Scene change data:
┄┄┄┄┄┄┄┄┄┄

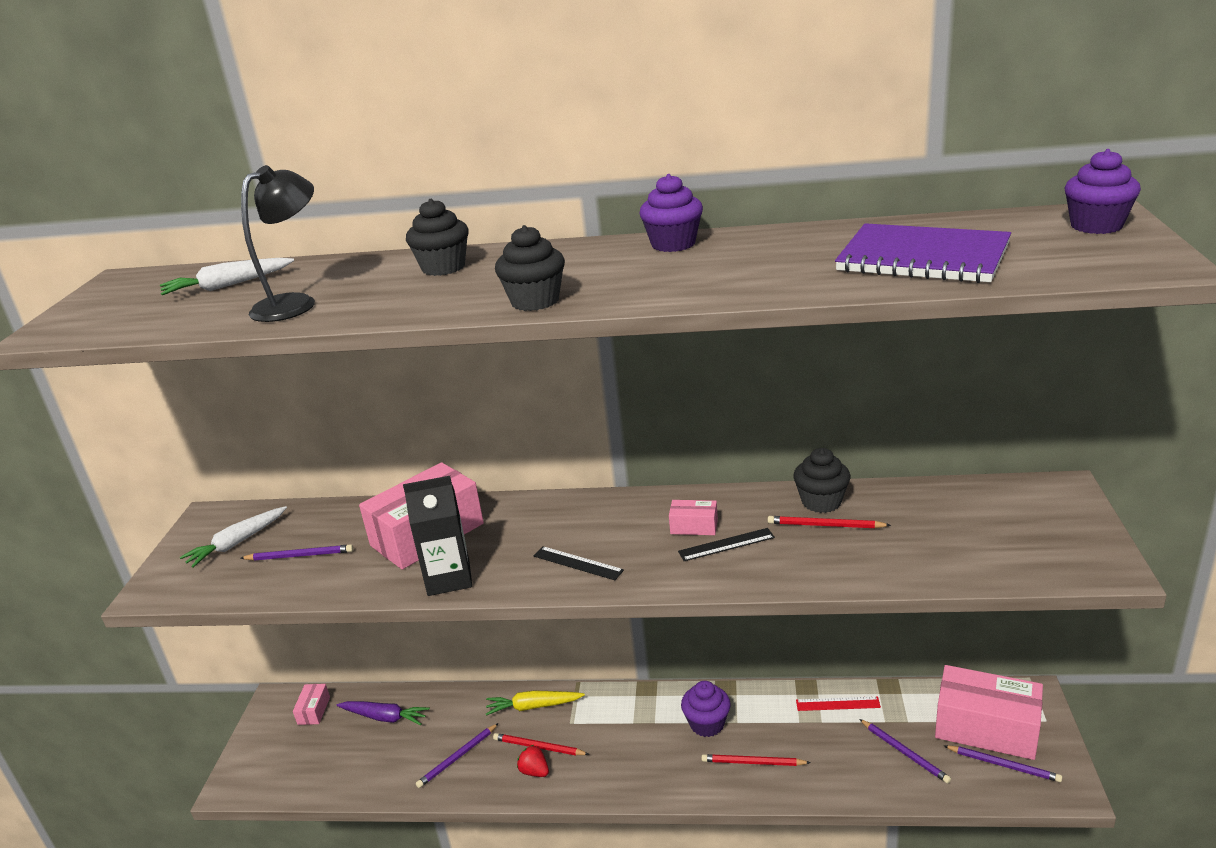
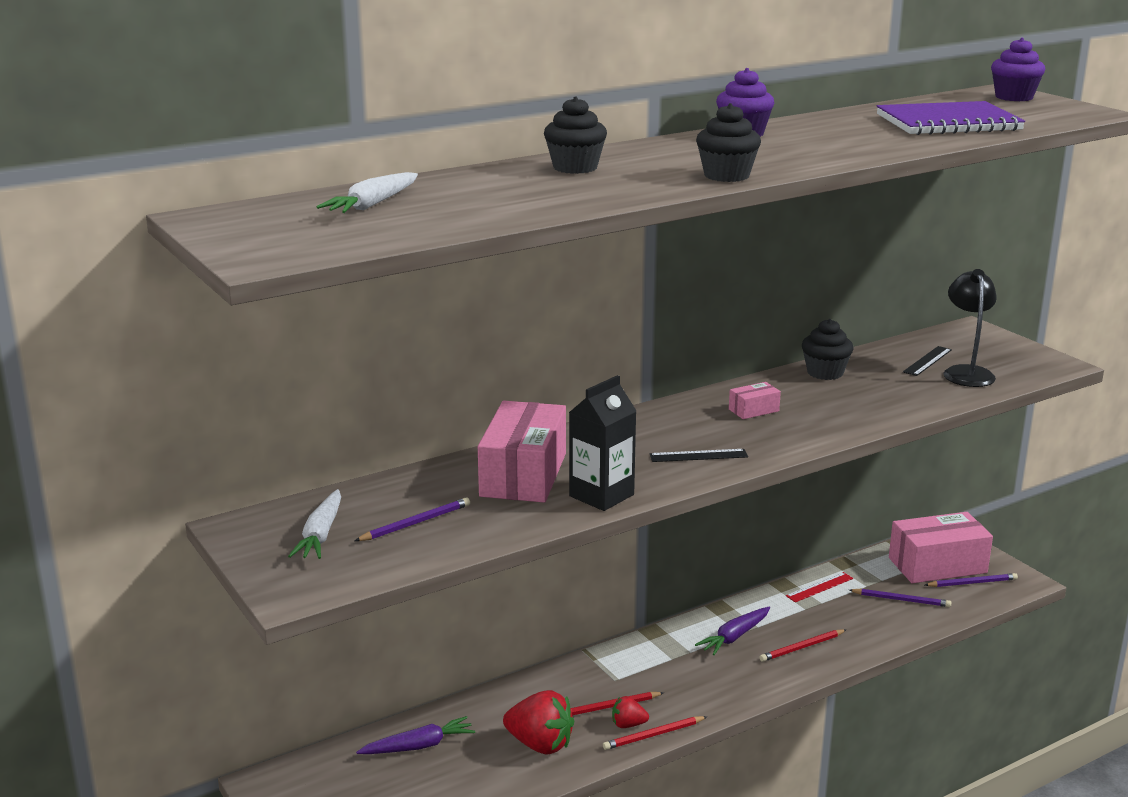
camera: 40 degrees left, 5 degrees down
(295, 303) = (497, 205): black lamp -> black lamp (966, 372)
(314, 710) = (326, 772): pink box -> none
(457, 757) = (540, 744): purple pencil -> red strawberry
(533, 706) = (565, 681): yellow carrot -> none
(707, 724) = (735, 637): purple cupcake -> purple carrot
(726, 544) = (797, 414): black ruler -> black ruler (927, 361)
(825, 525) = (850, 385): red pencil -> red pencil (653, 735)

┄┄┄┄┄┄┄┄┄┄

EXERCISE DIRECTIONS: For each line above that includes "black", copy the line.

YOUR RESPONSE:
(295, 303) = (497, 205): black lamp -> black lamp (966, 372)
(726, 544) = (797, 414): black ruler -> black ruler (927, 361)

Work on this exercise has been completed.